■ **Some records**
* BEGIN *

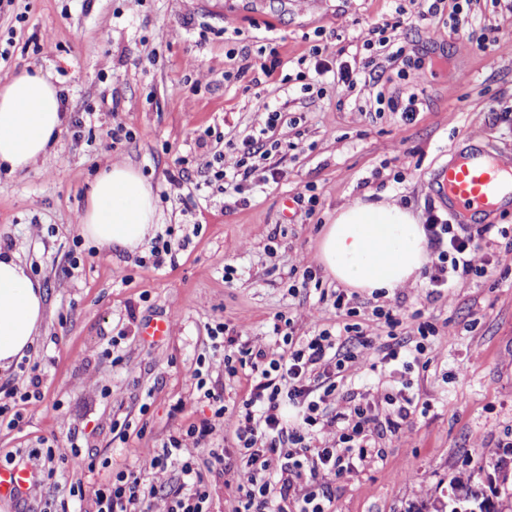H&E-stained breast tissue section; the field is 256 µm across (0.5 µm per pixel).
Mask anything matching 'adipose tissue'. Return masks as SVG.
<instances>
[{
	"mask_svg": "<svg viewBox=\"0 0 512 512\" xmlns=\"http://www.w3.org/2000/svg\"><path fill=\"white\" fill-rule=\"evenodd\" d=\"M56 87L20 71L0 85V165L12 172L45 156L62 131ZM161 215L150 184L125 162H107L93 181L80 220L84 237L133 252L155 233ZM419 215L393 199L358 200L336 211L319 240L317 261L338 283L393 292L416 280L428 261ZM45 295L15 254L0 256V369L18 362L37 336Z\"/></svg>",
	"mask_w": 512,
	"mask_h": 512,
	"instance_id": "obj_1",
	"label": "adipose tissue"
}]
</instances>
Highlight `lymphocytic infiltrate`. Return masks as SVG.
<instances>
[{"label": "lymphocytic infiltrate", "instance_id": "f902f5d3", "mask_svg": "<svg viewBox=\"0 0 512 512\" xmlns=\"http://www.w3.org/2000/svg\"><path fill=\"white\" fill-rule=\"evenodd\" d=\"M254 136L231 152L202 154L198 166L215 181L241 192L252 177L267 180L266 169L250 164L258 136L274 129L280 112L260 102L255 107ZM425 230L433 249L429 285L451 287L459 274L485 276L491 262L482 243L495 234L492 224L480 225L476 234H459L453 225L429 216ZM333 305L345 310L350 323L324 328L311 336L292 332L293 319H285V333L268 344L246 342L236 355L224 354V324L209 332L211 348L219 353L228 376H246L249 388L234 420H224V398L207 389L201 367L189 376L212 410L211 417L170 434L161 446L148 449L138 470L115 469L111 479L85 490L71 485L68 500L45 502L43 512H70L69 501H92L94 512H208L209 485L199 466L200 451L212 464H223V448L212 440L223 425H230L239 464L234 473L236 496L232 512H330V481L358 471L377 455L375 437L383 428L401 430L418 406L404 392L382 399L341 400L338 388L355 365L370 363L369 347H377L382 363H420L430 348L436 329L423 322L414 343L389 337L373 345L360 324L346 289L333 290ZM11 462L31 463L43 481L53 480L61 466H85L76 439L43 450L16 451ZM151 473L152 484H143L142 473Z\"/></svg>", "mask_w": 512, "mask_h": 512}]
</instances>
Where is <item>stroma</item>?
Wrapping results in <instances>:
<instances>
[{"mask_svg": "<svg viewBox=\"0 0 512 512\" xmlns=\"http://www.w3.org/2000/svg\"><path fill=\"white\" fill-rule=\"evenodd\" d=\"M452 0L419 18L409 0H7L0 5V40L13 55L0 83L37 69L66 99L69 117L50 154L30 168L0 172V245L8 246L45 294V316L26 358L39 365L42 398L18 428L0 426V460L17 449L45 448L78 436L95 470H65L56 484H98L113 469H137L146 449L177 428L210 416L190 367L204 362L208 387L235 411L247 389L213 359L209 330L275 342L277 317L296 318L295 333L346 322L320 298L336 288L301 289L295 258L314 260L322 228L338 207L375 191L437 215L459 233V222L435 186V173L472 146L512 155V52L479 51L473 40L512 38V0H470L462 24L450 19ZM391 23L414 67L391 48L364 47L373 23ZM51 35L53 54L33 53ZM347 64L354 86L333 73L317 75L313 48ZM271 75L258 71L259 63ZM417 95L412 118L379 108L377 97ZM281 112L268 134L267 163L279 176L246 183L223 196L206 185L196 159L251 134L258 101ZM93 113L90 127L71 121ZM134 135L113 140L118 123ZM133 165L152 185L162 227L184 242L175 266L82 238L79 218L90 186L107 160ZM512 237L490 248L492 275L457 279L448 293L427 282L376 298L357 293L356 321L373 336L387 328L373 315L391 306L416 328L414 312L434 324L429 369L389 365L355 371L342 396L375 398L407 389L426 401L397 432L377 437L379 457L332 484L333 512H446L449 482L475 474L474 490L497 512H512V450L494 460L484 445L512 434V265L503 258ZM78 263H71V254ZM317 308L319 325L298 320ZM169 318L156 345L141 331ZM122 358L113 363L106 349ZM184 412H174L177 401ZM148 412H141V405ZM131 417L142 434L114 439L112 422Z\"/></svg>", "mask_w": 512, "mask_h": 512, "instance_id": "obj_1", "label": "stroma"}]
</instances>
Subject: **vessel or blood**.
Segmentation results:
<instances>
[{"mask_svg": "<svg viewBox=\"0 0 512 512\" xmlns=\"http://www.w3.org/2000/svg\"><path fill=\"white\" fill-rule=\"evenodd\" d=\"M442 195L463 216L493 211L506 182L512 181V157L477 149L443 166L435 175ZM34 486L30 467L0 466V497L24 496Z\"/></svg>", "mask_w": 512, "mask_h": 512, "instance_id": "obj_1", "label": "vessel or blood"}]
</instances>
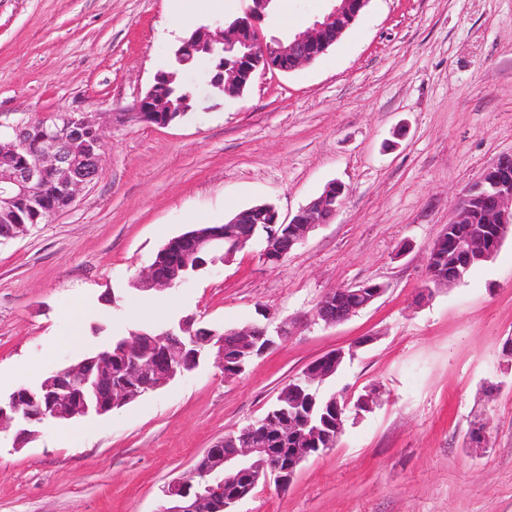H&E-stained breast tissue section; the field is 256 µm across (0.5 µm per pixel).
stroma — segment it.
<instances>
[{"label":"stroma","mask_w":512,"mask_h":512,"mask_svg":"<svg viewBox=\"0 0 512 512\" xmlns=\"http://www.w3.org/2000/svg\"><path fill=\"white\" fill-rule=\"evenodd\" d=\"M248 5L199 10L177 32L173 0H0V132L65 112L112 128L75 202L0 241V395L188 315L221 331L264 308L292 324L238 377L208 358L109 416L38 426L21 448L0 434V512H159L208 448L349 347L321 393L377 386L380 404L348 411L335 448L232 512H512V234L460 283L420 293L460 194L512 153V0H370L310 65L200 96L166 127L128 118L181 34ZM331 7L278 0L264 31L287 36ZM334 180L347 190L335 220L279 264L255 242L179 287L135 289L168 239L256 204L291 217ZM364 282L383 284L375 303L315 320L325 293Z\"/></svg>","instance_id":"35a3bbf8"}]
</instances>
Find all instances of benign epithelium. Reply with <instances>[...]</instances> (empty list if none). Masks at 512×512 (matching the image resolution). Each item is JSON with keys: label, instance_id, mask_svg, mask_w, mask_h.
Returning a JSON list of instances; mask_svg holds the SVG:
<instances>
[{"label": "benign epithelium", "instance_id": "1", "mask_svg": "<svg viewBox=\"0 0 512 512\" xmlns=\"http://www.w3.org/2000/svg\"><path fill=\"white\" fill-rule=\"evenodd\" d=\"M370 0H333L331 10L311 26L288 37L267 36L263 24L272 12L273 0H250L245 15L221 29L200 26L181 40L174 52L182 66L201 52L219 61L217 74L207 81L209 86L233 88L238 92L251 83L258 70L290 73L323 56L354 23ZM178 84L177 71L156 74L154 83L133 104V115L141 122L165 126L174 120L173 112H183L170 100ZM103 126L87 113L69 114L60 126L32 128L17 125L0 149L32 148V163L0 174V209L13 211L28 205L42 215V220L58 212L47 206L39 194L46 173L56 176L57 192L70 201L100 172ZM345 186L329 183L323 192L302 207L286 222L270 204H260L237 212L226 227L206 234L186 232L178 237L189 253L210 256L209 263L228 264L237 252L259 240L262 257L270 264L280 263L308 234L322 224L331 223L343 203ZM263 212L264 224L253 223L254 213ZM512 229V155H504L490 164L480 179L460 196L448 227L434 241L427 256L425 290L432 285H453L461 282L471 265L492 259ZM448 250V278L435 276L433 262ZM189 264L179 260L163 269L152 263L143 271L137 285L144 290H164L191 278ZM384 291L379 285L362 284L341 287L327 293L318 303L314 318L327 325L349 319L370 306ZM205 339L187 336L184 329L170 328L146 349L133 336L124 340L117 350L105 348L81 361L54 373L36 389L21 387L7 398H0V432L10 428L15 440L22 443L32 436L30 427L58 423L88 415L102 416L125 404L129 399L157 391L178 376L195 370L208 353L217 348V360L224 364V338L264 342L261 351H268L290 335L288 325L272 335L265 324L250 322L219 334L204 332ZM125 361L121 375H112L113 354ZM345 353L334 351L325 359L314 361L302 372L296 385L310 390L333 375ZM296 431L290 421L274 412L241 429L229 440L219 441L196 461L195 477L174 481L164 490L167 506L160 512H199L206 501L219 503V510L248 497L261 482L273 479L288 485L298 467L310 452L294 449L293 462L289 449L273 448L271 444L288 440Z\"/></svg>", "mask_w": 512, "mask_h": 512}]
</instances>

* END *

■ **WHAT THE TASK REQUIRES**
Show every line from the entries above in which "list" appears.

■ **TASK ANSWER**
Find all instances of benign epithelium. Reply with <instances>[...]</instances> (empty list if none). Masks at 512×512 (matching the image resolution). Each item is JSON with keys: label, instance_id, mask_svg, mask_w, mask_h.
Returning a JSON list of instances; mask_svg holds the SVG:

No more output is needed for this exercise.